Extracted data entries:

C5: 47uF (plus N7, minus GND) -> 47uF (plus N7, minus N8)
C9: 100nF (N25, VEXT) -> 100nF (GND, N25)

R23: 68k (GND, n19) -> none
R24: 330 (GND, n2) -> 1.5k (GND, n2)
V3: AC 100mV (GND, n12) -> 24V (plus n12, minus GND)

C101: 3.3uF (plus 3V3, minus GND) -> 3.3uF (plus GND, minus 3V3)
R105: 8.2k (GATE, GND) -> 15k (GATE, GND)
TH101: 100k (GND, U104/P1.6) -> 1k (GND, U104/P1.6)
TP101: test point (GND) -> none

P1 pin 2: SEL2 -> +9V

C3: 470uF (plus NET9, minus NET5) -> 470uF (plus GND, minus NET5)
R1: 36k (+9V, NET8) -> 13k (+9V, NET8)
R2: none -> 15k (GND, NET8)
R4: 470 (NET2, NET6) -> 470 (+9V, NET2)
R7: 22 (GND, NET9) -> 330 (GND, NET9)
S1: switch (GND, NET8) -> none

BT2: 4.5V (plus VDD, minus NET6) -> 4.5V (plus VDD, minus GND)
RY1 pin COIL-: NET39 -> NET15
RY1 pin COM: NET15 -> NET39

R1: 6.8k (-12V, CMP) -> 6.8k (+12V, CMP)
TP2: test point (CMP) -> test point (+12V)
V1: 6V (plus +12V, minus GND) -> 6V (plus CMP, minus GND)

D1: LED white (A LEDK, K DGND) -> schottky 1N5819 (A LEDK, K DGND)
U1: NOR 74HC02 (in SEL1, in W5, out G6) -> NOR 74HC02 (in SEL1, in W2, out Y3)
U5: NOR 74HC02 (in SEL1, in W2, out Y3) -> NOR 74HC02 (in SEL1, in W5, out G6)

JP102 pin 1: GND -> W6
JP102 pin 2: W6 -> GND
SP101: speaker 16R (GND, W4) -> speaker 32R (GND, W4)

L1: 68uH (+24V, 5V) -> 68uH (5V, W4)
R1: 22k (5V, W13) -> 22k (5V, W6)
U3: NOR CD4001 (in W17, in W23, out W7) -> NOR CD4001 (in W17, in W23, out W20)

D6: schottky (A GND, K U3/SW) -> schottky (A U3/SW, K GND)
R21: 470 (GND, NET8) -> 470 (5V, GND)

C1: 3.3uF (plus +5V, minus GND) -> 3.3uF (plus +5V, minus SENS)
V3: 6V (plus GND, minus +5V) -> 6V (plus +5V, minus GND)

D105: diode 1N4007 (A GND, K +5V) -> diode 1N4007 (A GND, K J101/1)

Task to complete -> The records given above are to be repeated in full, exactly.

Finished task ->
C5: 47uF (plus N7, minus GND) -> 47uF (plus N7, minus N8)
C9: 100nF (N25, VEXT) -> 100nF (GND, N25)

R23: 68k (GND, n19) -> none
R24: 330 (GND, n2) -> 1.5k (GND, n2)
V3: AC 100mV (GND, n12) -> 24V (plus n12, minus GND)

C101: 3.3uF (plus 3V3, minus GND) -> 3.3uF (plus GND, minus 3V3)
R105: 8.2k (GATE, GND) -> 15k (GATE, GND)
TH101: 100k (GND, U104/P1.6) -> 1k (GND, U104/P1.6)
TP101: test point (GND) -> none

P1 pin 2: SEL2 -> +9V

C3: 470uF (plus NET9, minus NET5) -> 470uF (plus GND, minus NET5)
R1: 36k (+9V, NET8) -> 13k (+9V, NET8)
R2: none -> 15k (GND, NET8)
R4: 470 (NET2, NET6) -> 470 (+9V, NET2)
R7: 22 (GND, NET9) -> 330 (GND, NET9)
S1: switch (GND, NET8) -> none

BT2: 4.5V (plus VDD, minus NET6) -> 4.5V (plus VDD, minus GND)
RY1 pin COIL-: NET39 -> NET15
RY1 pin COM: NET15 -> NET39

R1: 6.8k (-12V, CMP) -> 6.8k (+12V, CMP)
TP2: test point (CMP) -> test point (+12V)
V1: 6V (plus +12V, minus GND) -> 6V (plus CMP, minus GND)

D1: LED white (A LEDK, K DGND) -> schottky 1N5819 (A LEDK, K DGND)
U1: NOR 74HC02 (in SEL1, in W5, out G6) -> NOR 74HC02 (in SEL1, in W2, out Y3)
U5: NOR 74HC02 (in SEL1, in W2, out Y3) -> NOR 74HC02 (in SEL1, in W5, out G6)

JP102 pin 1: GND -> W6
JP102 pin 2: W6 -> GND
SP101: speaker 16R (GND, W4) -> speaker 32R (GND, W4)

L1: 68uH (+24V, 5V) -> 68uH (5V, W4)
R1: 22k (5V, W13) -> 22k (5V, W6)
U3: NOR CD4001 (in W17, in W23, out W7) -> NOR CD4001 (in W17, in W23, out W20)

D6: schottky (A GND, K U3/SW) -> schottky (A U3/SW, K GND)
R21: 470 (GND, NET8) -> 470 (5V, GND)

C1: 3.3uF (plus +5V, minus GND) -> 3.3uF (plus +5V, minus SENS)
V3: 6V (plus GND, minus +5V) -> 6V (plus +5V, minus GND)

D105: diode 1N4007 (A GND, K +5V) -> diode 1N4007 (A GND, K J101/1)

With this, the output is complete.